What you should do - Copy exactly the stretch of data below from the line with "U6: NOT (in W3, out W6) -> none" through the line with "U15: NOT (in", including both of those lines.

::: Data provided

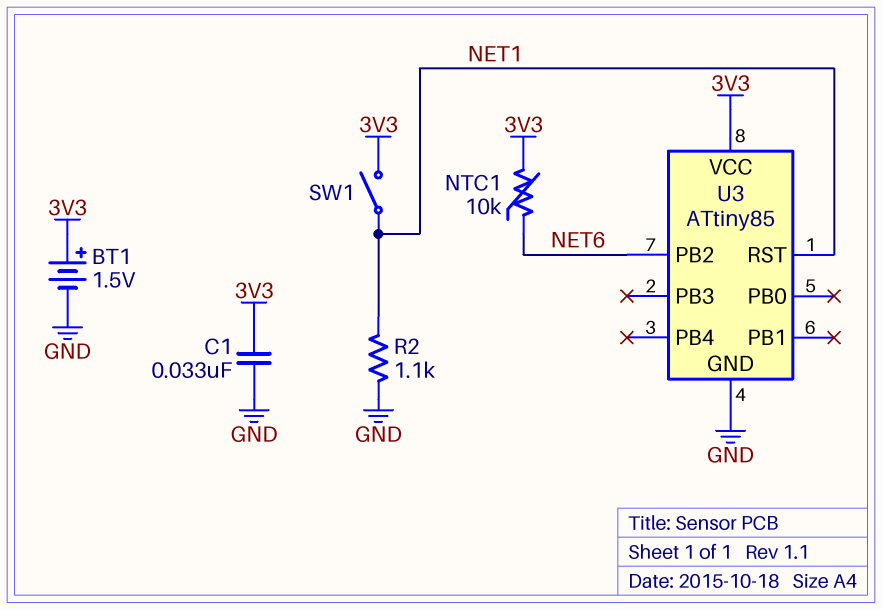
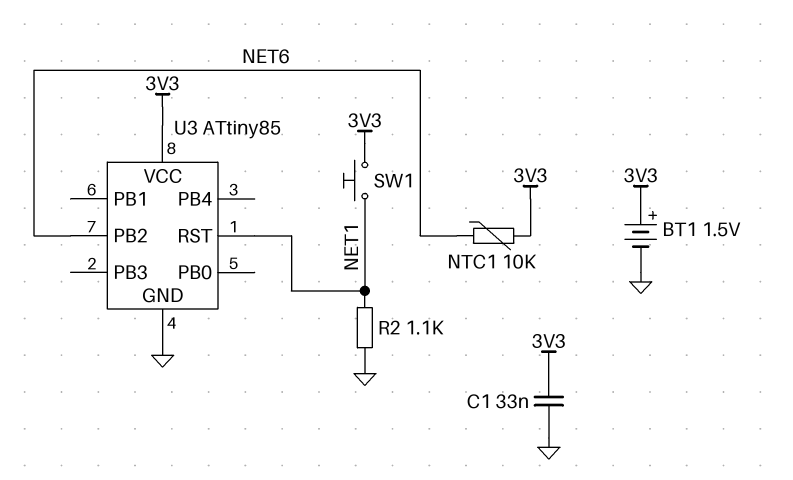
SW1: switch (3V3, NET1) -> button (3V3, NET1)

::::::
::: Data provided

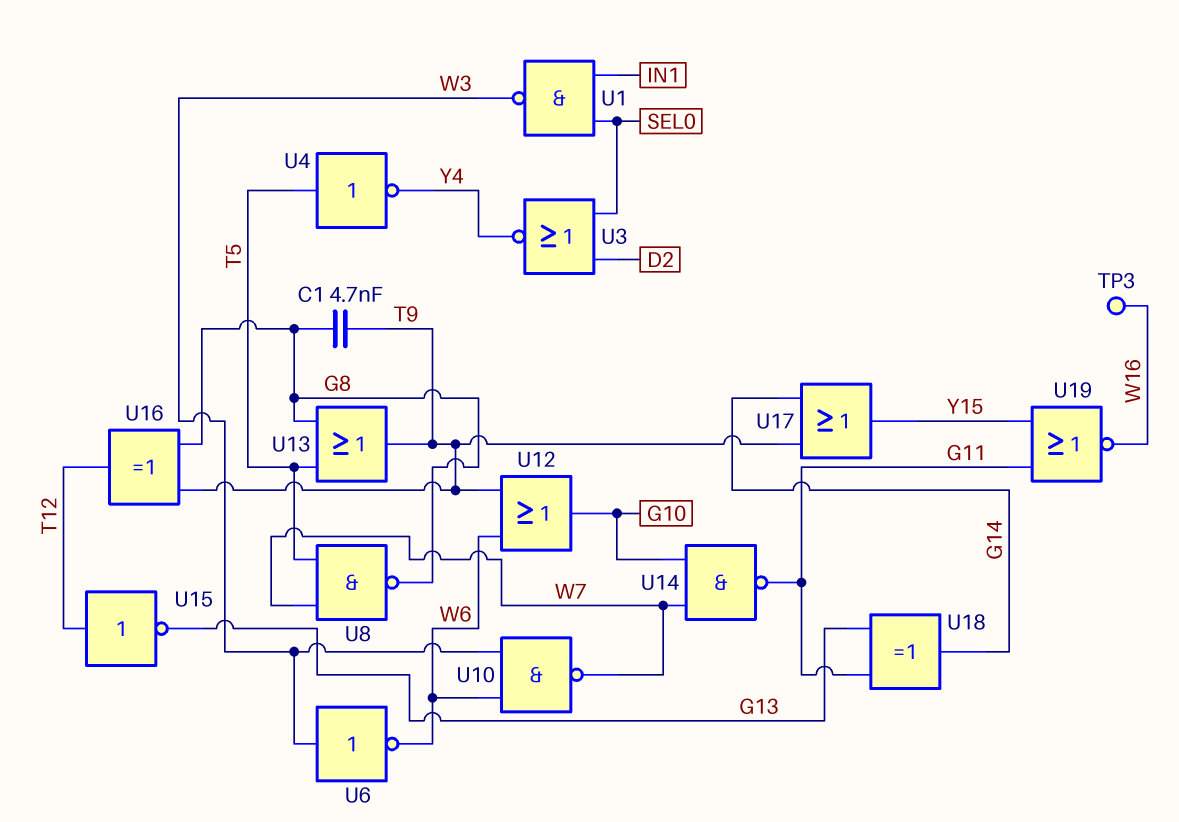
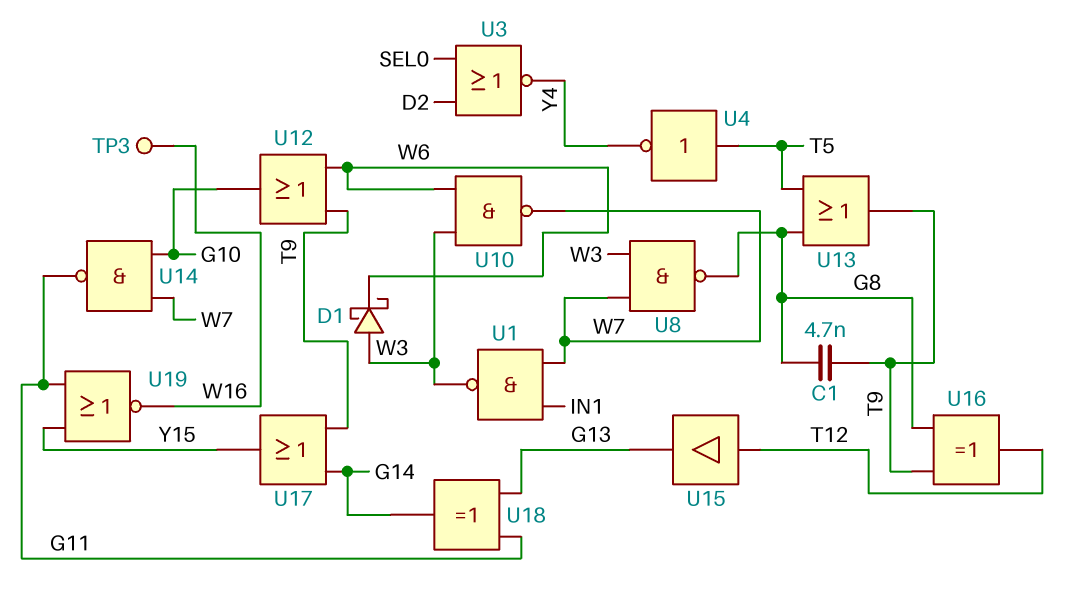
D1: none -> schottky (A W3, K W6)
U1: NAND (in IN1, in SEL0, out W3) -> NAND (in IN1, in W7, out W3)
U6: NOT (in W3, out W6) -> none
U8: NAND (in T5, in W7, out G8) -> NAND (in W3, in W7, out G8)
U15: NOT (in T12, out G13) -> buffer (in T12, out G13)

::::::

Reply to the task -
U6: NOT (in W3, out W6) -> none
U8: NAND (in T5, in W7, out G8) -> NAND (in W3, in W7, out G8)
U15: NOT (in T12, out G13) -> buffer (in T12, out G13)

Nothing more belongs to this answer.